## Action item:
Reproduce the listing that follows in full. Omit its images.
** Opening Data section block **
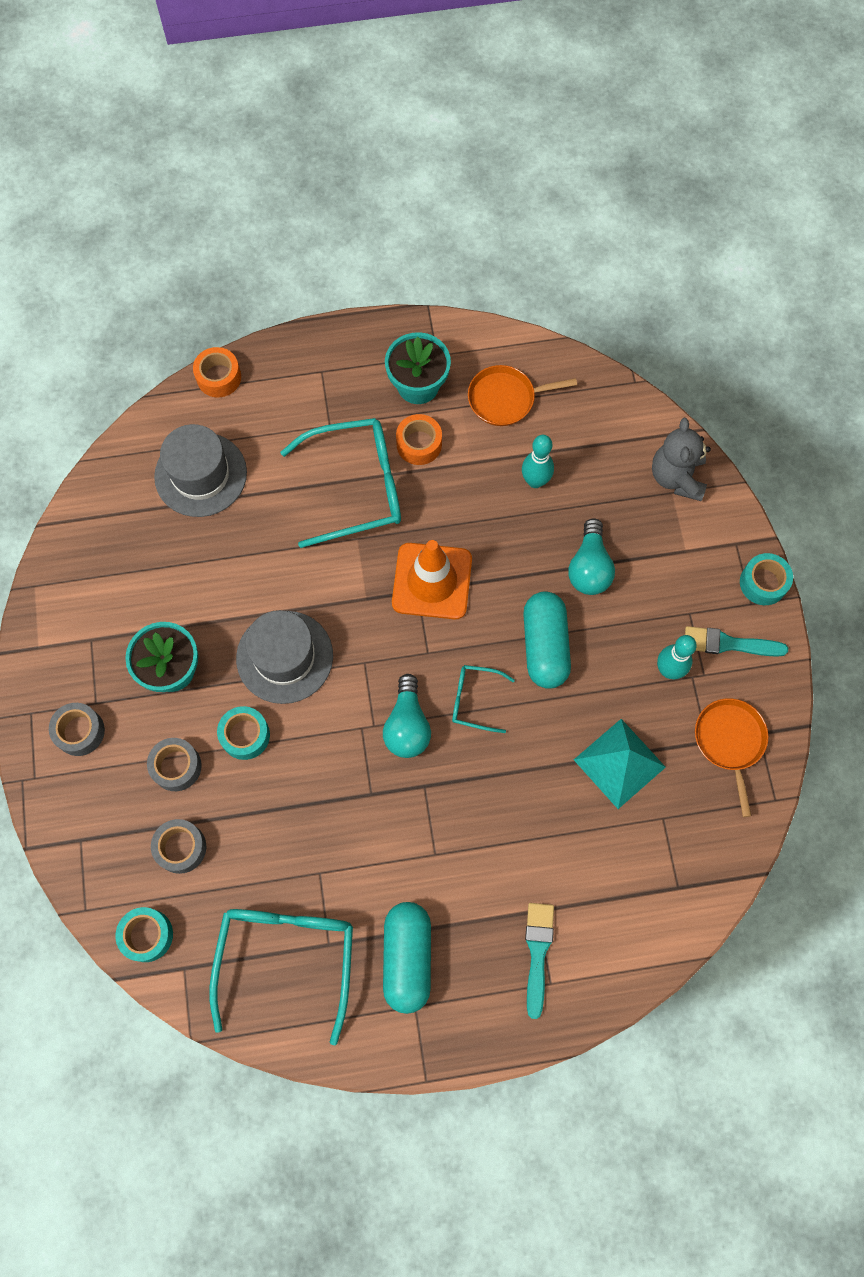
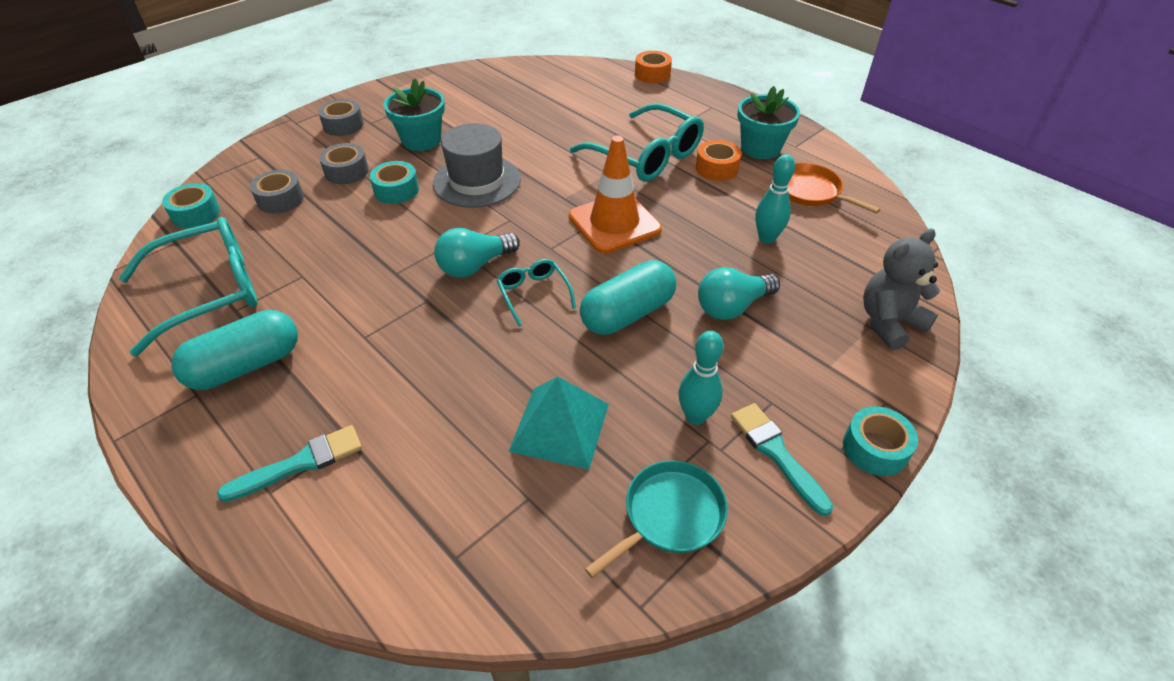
camera: 55 degrees right, 25 degrees down
grey hat [154,424,247,517] -> none
orange pan [695,698,768,817] -> turquoise pan [585,460,728,578]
** Closing Data section block **
## Task response:
camera: 55 degrees right, 25 degrees down
grey hat [154,424,247,517] -> none
orange pan [695,698,768,817] -> turquoise pan [585,460,728,578]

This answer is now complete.